Where the records hold the string "lime", show the whole line it sits on.
──────── Records to process ────────
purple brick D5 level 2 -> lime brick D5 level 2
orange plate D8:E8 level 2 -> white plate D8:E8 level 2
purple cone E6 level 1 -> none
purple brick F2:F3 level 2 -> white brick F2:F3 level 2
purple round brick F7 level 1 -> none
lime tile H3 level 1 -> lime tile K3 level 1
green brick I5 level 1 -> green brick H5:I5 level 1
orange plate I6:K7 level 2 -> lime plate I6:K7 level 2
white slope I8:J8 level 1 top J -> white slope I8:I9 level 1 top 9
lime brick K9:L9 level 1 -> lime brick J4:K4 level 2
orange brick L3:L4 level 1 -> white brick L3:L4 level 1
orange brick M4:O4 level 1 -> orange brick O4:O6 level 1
────────
──────── Records to process ────────
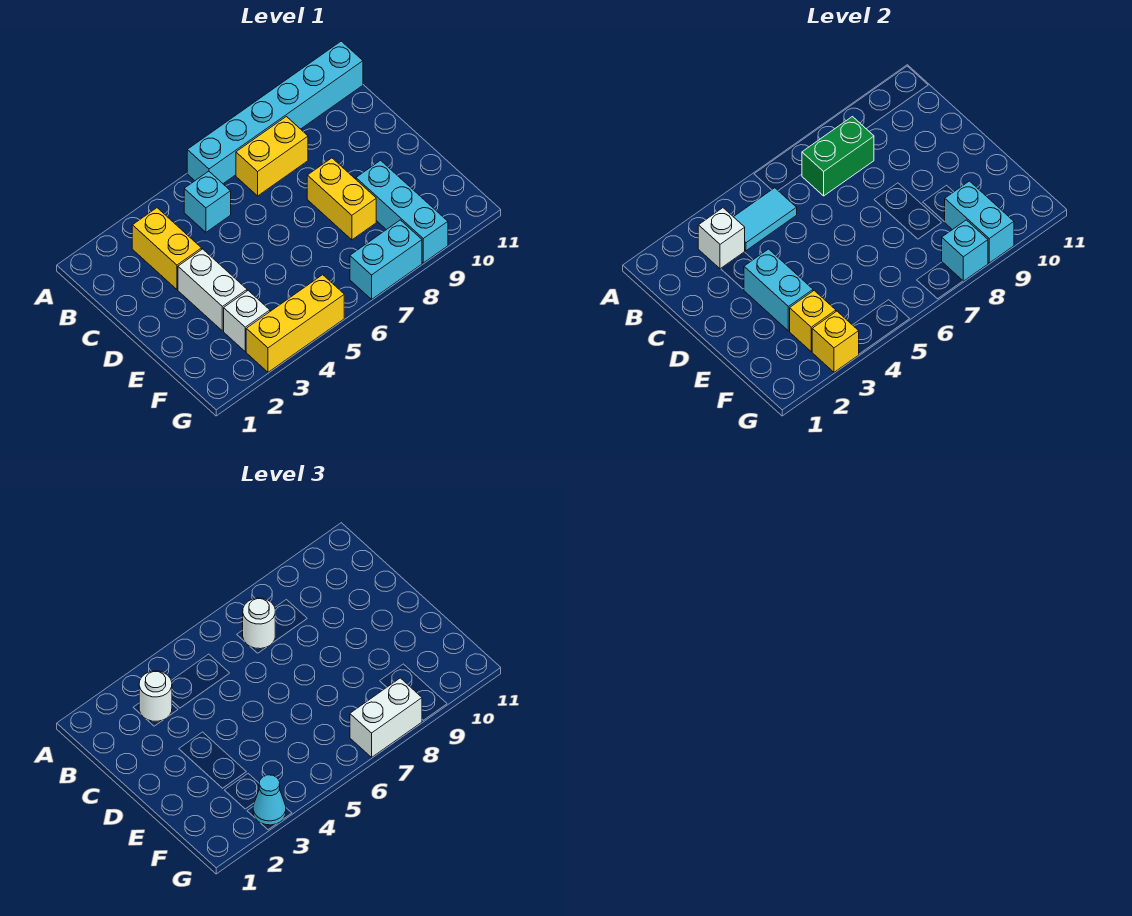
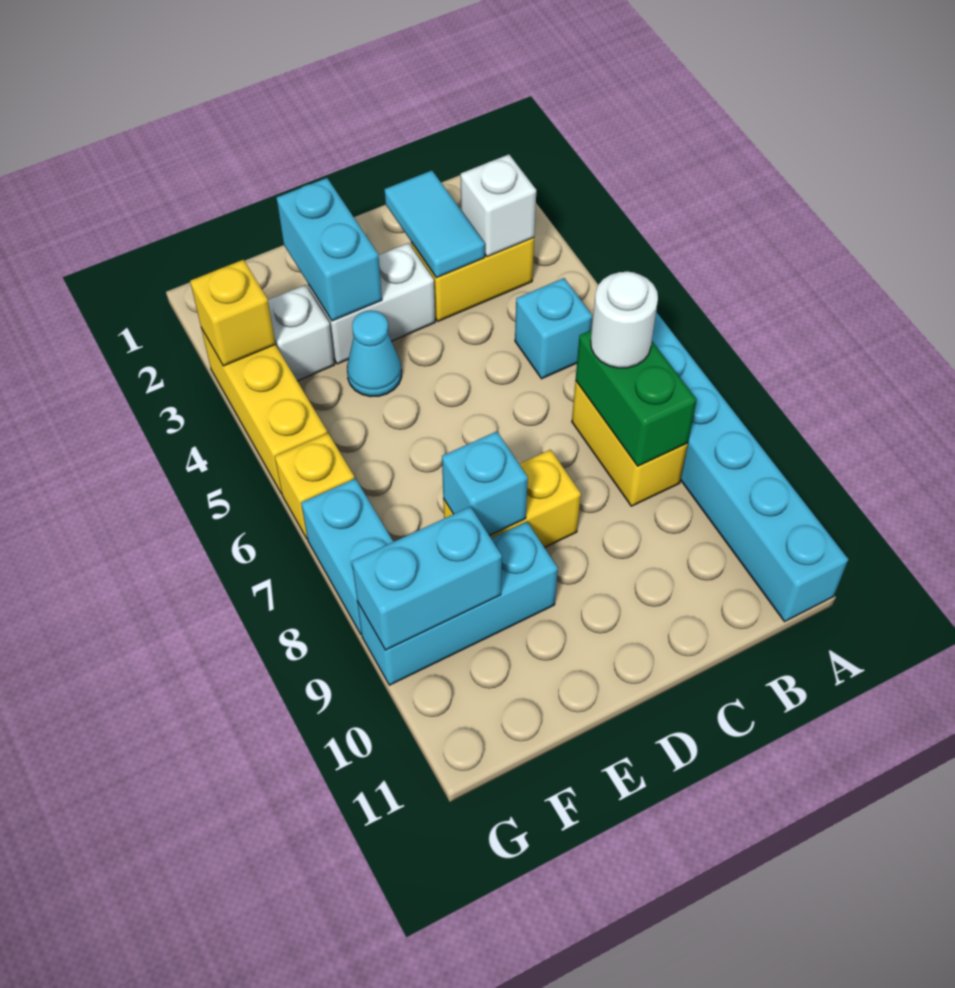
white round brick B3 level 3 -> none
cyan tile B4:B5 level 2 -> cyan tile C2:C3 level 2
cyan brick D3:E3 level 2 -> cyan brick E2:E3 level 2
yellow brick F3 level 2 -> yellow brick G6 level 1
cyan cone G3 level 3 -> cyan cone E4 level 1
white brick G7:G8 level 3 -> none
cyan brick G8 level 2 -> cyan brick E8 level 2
────────
──────── Records to process ────────
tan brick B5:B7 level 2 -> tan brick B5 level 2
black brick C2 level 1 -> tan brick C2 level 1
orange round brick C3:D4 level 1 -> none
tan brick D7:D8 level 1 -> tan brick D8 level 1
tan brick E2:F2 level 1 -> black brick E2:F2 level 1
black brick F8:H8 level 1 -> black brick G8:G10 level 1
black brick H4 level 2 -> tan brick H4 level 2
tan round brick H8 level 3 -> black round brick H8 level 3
────────
- [Written answer]
purple brick D5 level 2 -> lime brick D5 level 2
lime tile H3 level 1 -> lime tile K3 level 1
orange plate I6:K7 level 2 -> lime plate I6:K7 level 2
lime brick K9:L9 level 1 -> lime brick J4:K4 level 2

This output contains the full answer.